● **PROBLEM REQUIREMENTS**
Transcribe the lines below exactly. No image belongs in the transcription.

[Saved data entries]
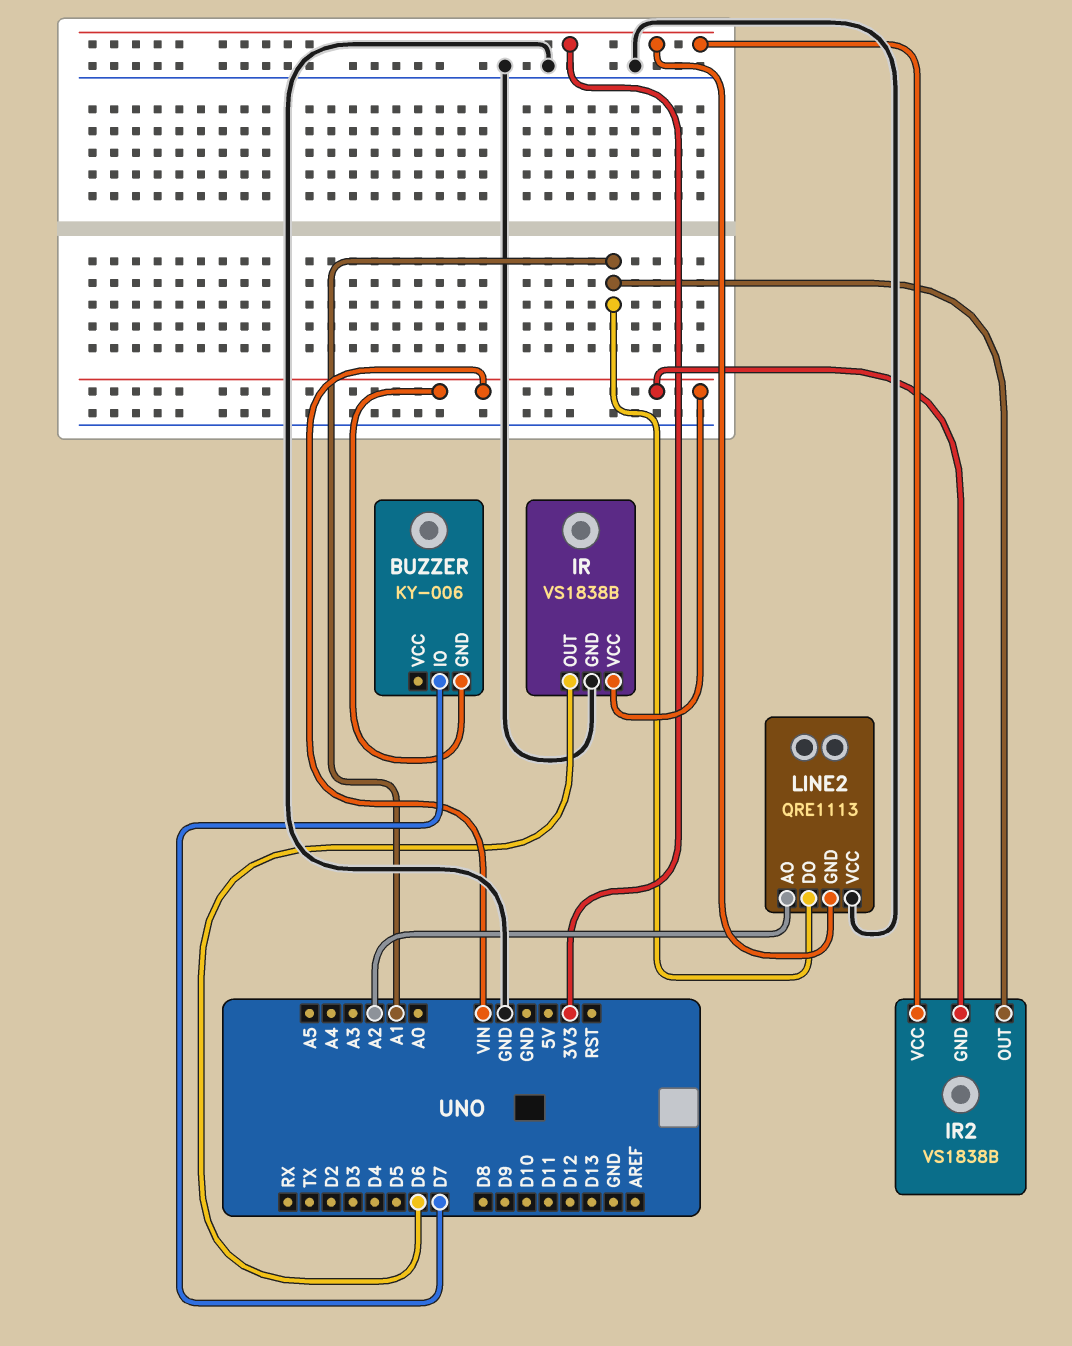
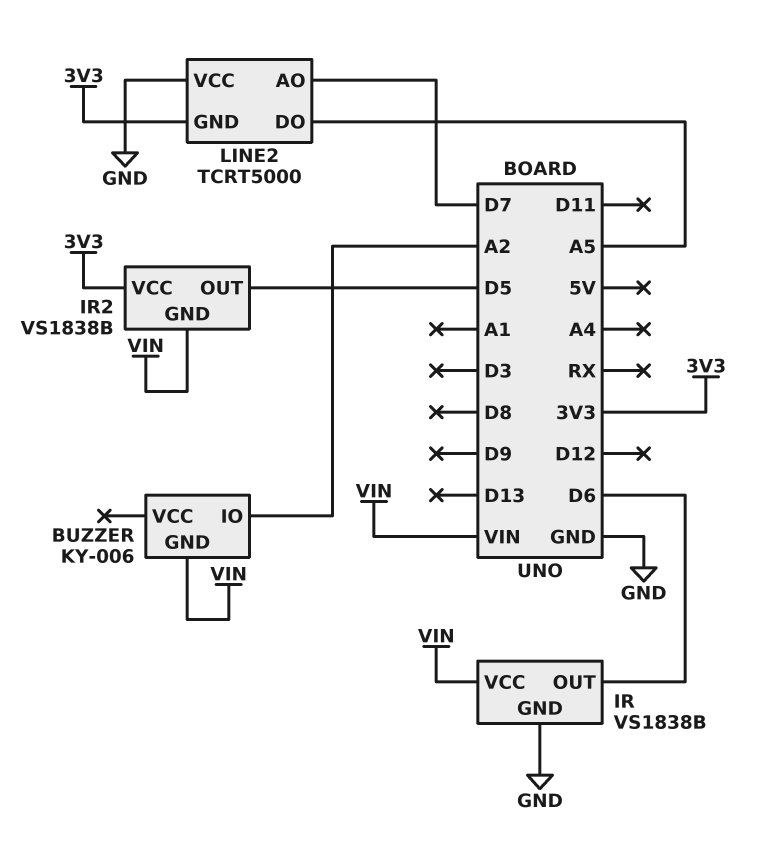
BUZZER pin IO: D7 -> A2
IR2 pin OUT: A1 -> D5
LINE2: QRE1113 -> TCRT5000
LINE2 pin AO: A2 -> D7
LINE2 pin DO: A1 -> A5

● **WORKED SOLUTION**
BUZZER pin IO: D7 -> A2
IR2 pin OUT: A1 -> D5
LINE2: QRE1113 -> TCRT5000
LINE2 pin AO: A2 -> D7
LINE2 pin DO: A1 -> A5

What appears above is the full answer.